--- EXTRACTED ENTRIES ---
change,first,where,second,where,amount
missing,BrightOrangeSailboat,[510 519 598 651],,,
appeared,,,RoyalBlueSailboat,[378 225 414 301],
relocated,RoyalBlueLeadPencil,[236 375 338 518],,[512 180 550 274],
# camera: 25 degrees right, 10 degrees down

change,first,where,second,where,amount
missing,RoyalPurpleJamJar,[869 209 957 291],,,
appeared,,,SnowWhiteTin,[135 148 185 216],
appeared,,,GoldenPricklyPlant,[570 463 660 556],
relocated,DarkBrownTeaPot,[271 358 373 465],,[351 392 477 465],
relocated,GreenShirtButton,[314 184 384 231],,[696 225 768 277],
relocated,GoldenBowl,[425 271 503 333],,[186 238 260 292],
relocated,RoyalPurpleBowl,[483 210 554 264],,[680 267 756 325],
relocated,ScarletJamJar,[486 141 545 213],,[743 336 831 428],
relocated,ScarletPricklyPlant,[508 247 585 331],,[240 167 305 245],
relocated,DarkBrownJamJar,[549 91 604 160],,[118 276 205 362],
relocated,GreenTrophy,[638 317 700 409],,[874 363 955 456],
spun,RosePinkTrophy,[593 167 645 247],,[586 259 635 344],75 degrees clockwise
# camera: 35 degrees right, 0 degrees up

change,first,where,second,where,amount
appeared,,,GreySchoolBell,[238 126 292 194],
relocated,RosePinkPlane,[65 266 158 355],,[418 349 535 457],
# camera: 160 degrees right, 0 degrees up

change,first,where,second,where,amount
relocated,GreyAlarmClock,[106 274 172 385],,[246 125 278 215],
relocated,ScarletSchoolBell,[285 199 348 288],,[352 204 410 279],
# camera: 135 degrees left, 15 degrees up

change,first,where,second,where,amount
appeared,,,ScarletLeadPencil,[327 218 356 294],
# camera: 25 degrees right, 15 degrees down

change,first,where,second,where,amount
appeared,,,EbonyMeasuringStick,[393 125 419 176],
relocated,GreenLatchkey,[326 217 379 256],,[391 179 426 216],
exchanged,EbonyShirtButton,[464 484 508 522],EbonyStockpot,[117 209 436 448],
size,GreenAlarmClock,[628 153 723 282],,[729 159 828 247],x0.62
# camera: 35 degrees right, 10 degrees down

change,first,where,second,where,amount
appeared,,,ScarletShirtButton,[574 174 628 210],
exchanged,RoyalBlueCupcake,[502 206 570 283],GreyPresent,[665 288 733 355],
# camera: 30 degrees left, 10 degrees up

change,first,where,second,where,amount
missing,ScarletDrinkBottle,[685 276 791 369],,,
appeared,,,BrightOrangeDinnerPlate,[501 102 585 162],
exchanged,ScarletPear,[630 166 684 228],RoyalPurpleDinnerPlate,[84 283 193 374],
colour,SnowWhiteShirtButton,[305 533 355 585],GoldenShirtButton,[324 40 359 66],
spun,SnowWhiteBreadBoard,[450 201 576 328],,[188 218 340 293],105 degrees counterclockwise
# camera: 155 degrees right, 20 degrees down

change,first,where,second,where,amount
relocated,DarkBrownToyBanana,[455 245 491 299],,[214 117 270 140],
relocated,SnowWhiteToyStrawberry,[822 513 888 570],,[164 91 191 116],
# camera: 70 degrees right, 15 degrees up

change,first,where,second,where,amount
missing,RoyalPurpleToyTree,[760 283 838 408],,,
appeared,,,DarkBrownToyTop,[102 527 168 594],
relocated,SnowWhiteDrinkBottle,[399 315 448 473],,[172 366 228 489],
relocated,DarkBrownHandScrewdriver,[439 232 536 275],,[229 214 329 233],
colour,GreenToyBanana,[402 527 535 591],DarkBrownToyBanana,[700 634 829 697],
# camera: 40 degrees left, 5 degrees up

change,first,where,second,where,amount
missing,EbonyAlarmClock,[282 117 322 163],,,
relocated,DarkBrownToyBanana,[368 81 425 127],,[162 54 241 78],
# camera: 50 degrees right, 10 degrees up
---
WORK TO BE COMPLETED |
Print only what lies in the material above starting at the line with "appeared,,,EbonyMeasuringStick,[393 125 419" and ending at the line with "# camera: 30 degrees left, 10 degrees up", every line exactly as given.

TASK RESULT |
appeared,,,EbonyMeasuringStick,[393 125 419 176],
relocated,GreenLatchkey,[326 217 379 256],,[391 179 426 216],
exchanged,EbonyShirtButton,[464 484 508 522],EbonyStockpot,[117 209 436 448],
size,GreenAlarmClock,[628 153 723 282],,[729 159 828 247],x0.62
# camera: 35 degrees right, 10 degrees down

change,first,where,second,where,amount
appeared,,,ScarletShirtButton,[574 174 628 210],
exchanged,RoyalBlueCupcake,[502 206 570 283],GreyPresent,[665 288 733 355],
# camera: 30 degrees left, 10 degrees up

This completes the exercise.